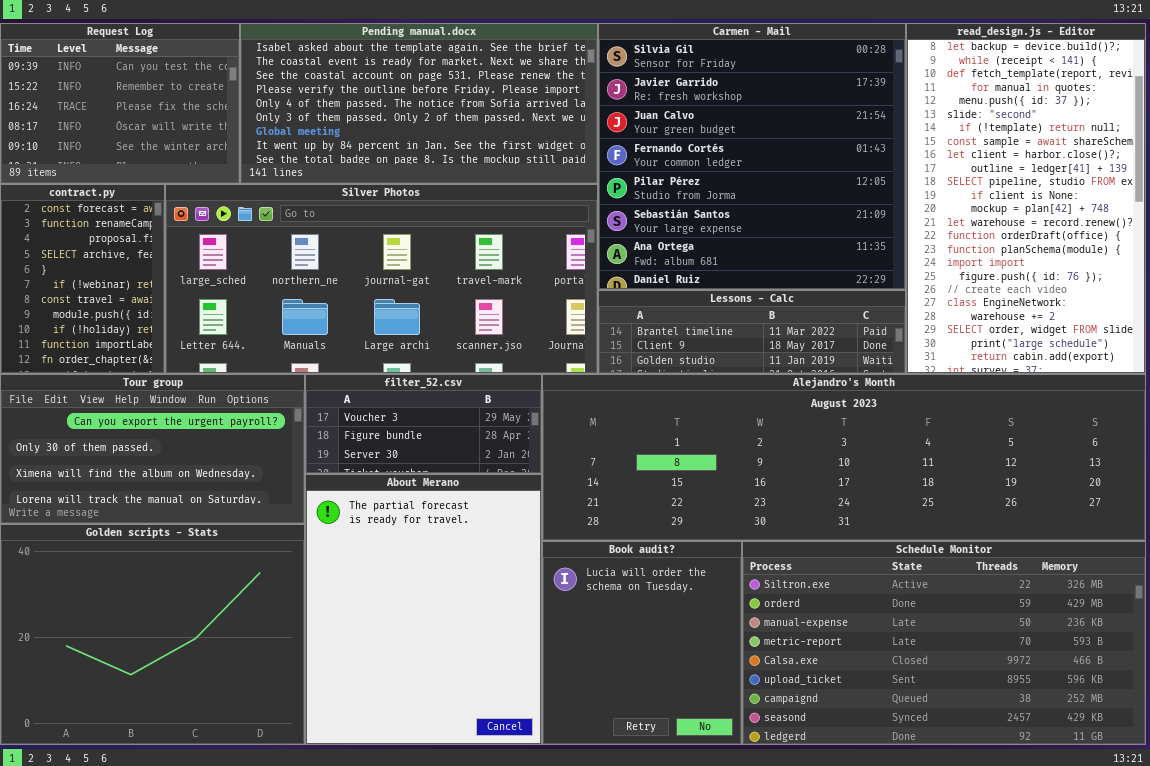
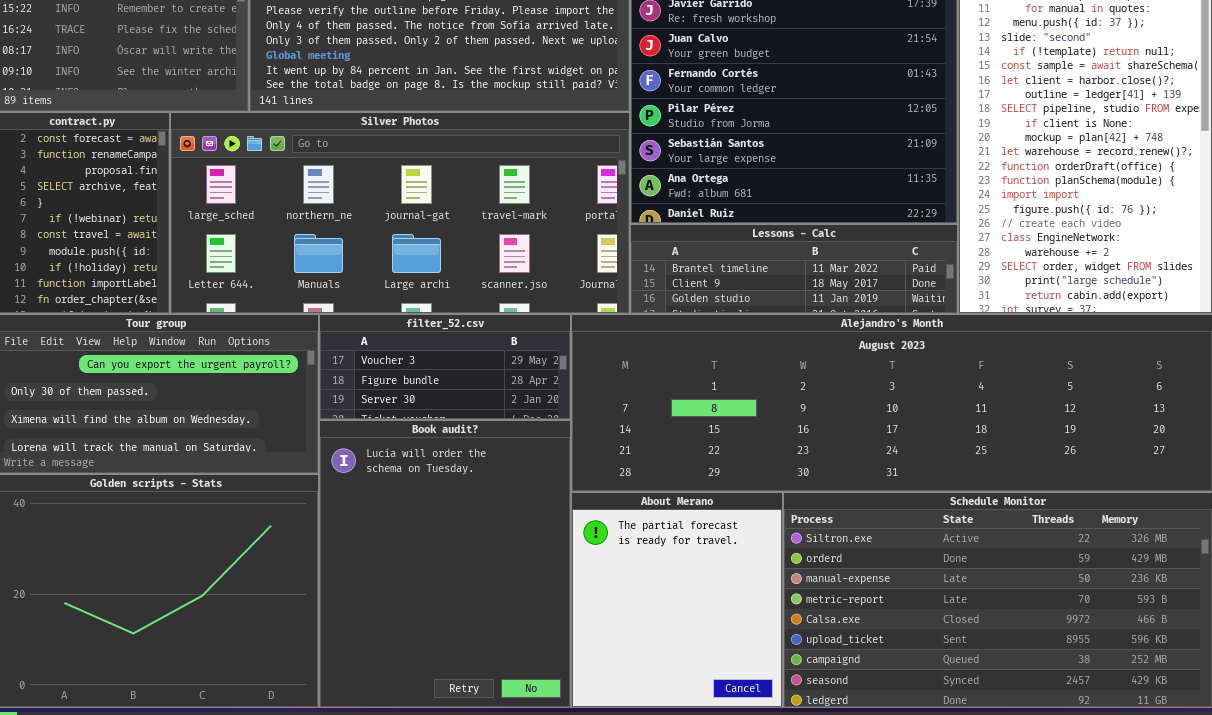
About Merano: [305,474,542,745] -> [571,492,783,708], moved, resized
Book audit?: [542,541,742,745] -> [319,420,571,708], moved, resized

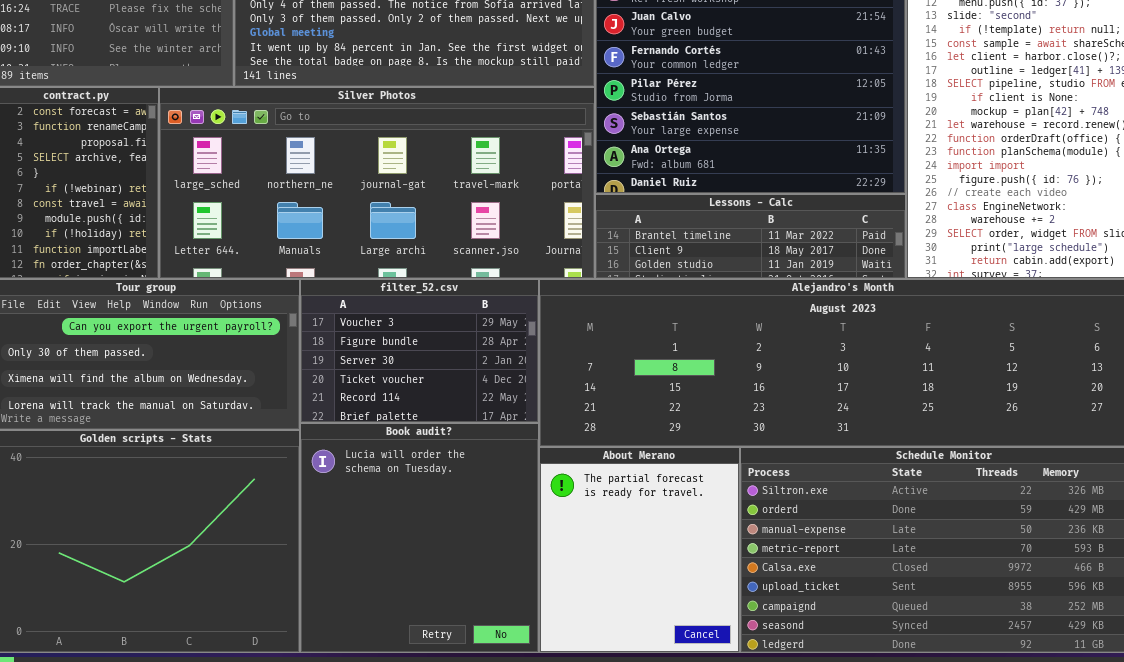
filter_52.csv: [319,314,571,420] -> [300,279,539,423], resized
Book audit?: [319,420,571,708] -> [300,423,539,653], resized

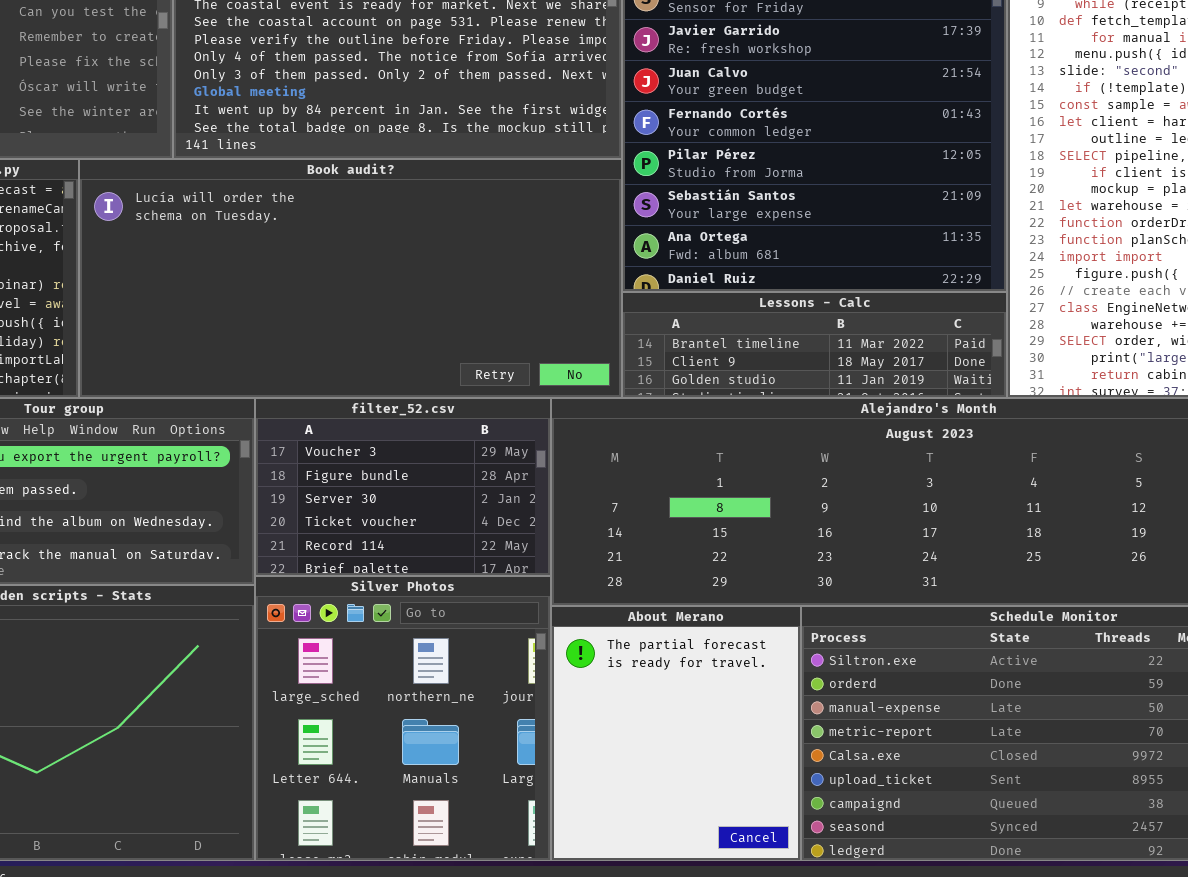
Silver Photos: [159,87,595,279] -> [255,576,551,861], moved, resized
Book audit?: [300,423,539,653] -> [79,159,622,398], moved, resized

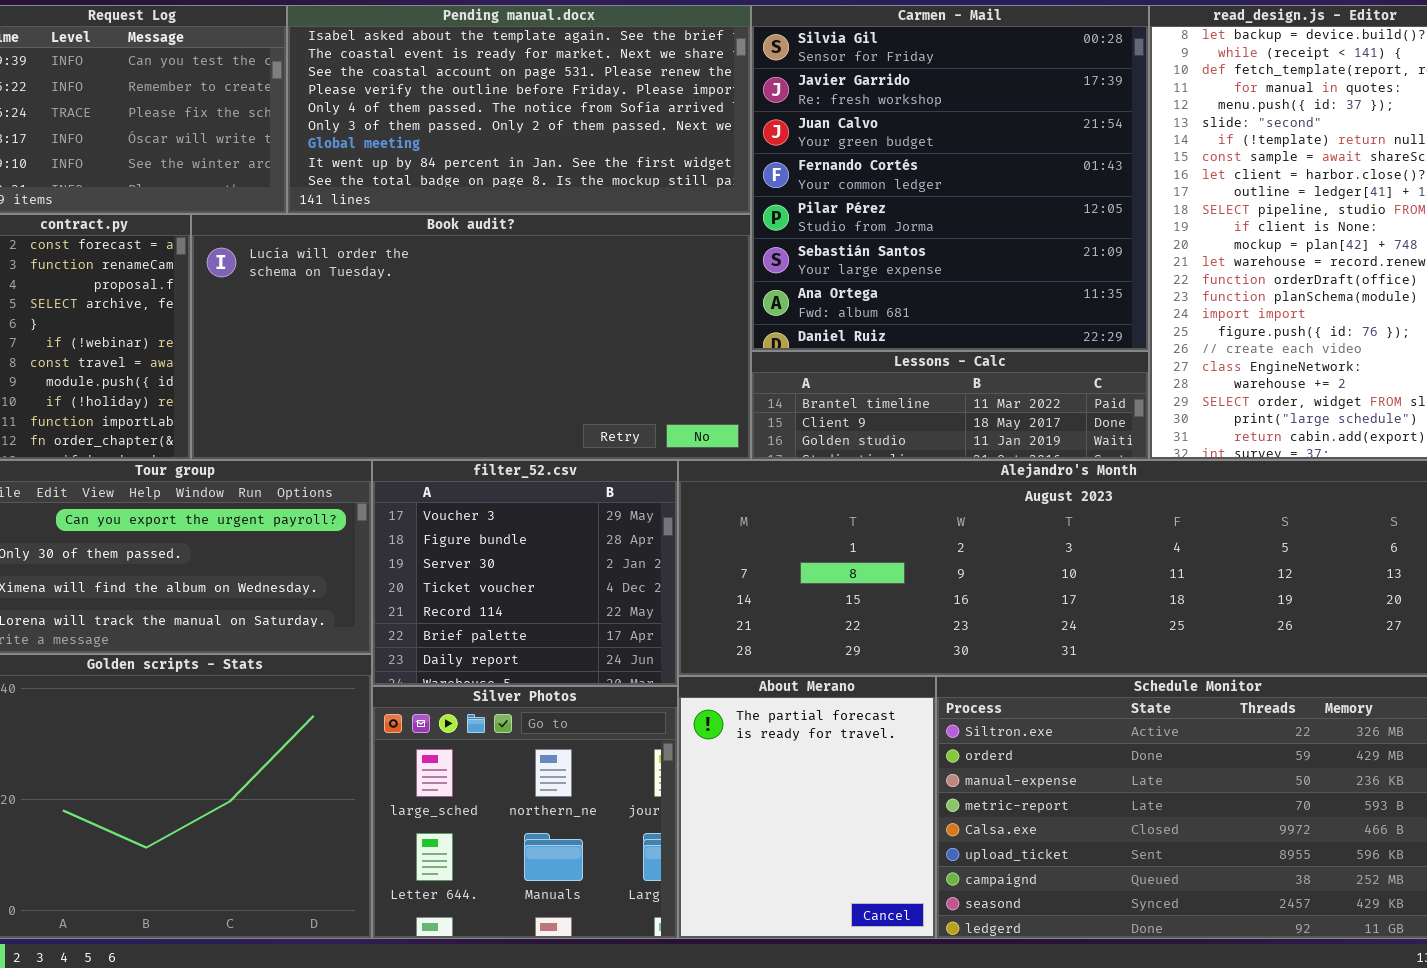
filter_52.csv: [255,398,551,576] -> [372,460,678,686], resized
Silver Photos: [255,576,551,861] -> [372,686,678,939], resized

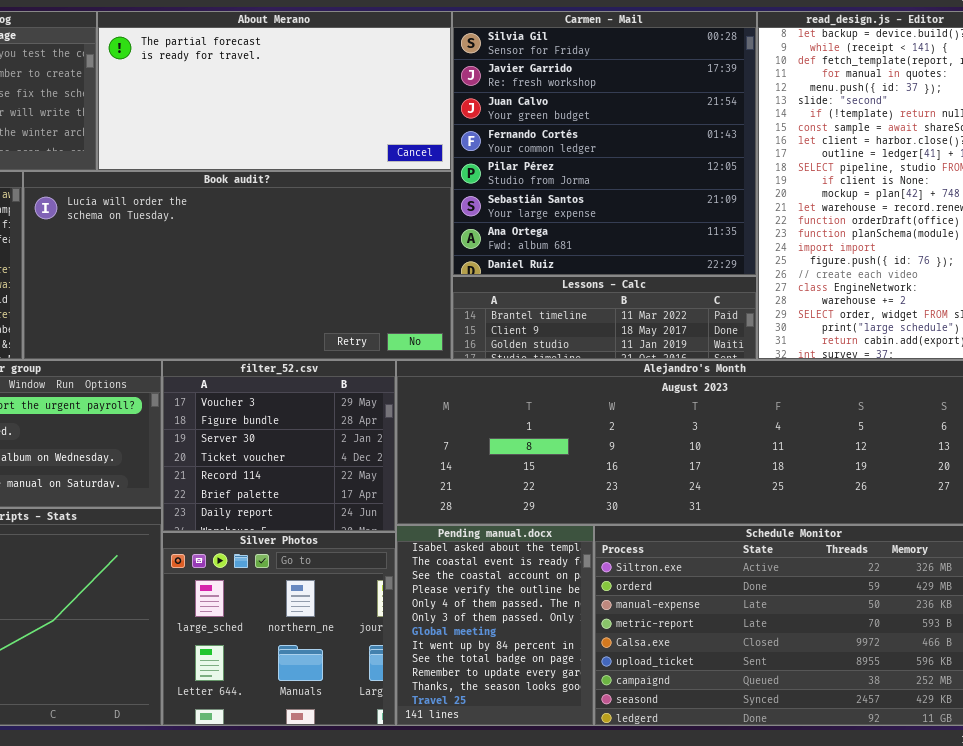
Pending manual.docx: [287,5,751,214] -> [396,525,594,726], moved, resized
About Merano: [678,676,936,939] -> [97,11,452,171], moved, resized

== Exercise goal ==
Say how many lines in the data hold the string "About", and say nothing else.

== Task output ==
2